» **OBJECTIVE**: Rewrite everything in the records from the line containing "Hawthornby [412, 1207]" down to the line containing "softballs [793, 1352]", both included, with each request kept, and shift every coordinate in the answers by adding 137 to it.
╭─ SOURCE RECORDS
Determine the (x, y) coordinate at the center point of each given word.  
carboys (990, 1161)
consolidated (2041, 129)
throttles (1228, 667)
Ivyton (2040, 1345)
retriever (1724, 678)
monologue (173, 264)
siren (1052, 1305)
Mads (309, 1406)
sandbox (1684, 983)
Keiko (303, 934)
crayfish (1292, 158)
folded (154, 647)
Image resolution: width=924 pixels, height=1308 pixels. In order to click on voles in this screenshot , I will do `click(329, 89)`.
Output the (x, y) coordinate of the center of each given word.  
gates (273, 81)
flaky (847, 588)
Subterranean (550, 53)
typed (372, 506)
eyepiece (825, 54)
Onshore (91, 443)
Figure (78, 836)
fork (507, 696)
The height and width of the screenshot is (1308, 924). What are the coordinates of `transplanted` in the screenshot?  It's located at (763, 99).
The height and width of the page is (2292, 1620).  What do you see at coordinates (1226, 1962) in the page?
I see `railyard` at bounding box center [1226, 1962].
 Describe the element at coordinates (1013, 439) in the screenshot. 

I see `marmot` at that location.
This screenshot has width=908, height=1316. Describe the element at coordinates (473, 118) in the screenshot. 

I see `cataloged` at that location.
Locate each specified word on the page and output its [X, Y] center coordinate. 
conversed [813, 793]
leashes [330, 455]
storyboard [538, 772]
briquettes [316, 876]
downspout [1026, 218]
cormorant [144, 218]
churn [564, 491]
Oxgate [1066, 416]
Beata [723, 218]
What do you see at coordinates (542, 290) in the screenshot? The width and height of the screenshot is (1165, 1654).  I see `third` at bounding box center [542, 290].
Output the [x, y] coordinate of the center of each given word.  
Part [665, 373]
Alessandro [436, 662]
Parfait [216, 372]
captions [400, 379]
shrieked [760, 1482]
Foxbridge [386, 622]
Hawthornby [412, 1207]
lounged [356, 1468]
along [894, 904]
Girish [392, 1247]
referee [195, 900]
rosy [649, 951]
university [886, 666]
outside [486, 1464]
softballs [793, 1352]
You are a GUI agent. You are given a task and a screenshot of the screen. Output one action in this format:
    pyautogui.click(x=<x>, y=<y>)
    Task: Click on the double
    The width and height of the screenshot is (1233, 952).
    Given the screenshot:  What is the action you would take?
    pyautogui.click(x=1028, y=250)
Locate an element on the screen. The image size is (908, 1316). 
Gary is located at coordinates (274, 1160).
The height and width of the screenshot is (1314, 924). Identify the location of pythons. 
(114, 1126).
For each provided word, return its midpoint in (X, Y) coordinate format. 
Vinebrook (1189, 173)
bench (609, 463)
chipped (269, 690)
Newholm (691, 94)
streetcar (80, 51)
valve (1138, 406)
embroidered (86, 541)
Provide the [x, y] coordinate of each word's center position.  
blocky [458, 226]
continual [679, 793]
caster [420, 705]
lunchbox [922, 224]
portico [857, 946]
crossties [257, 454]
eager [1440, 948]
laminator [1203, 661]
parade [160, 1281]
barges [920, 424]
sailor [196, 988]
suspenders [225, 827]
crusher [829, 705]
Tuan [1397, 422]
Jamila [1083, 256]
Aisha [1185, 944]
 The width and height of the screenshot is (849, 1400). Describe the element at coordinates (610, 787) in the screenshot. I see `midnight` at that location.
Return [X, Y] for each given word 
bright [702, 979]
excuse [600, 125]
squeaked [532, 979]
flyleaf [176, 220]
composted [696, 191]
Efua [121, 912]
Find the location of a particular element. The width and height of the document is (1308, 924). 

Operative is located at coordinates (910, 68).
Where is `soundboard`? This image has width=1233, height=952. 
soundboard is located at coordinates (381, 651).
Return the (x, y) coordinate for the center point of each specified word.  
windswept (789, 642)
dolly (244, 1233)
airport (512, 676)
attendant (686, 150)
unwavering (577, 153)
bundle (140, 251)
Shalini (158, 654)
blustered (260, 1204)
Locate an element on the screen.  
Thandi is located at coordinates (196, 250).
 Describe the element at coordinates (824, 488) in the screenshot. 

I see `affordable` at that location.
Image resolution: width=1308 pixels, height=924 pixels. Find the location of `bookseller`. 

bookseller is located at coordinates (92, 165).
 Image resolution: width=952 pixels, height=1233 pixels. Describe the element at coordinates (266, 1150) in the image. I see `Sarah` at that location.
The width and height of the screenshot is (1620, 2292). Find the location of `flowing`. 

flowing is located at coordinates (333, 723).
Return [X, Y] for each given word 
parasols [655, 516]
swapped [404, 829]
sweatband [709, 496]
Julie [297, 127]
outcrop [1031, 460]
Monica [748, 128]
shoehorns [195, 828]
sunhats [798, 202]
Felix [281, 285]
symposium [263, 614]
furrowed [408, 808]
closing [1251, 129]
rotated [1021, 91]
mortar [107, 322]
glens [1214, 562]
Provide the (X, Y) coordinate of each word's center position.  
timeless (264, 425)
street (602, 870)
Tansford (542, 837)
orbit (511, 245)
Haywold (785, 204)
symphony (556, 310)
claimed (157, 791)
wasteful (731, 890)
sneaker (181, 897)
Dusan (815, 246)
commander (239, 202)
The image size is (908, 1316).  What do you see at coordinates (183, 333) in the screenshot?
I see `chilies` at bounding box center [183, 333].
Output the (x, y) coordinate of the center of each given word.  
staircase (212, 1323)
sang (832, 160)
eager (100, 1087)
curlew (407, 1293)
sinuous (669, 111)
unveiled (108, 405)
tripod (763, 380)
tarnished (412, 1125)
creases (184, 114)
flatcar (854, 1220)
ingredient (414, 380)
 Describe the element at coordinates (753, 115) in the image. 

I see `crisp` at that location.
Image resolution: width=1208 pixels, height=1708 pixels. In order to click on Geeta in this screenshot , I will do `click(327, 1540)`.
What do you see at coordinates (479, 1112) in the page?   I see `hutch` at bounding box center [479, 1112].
╰─
» **RESULT OF THE TASK**:
Hawthornby [549, 1344]
lounged [493, 1605]
along [1031, 1041]
Girish [529, 1384]
referee [332, 1037]
rosy [786, 1088]
university [1023, 803]
outside [623, 1601]
softballs [930, 1489]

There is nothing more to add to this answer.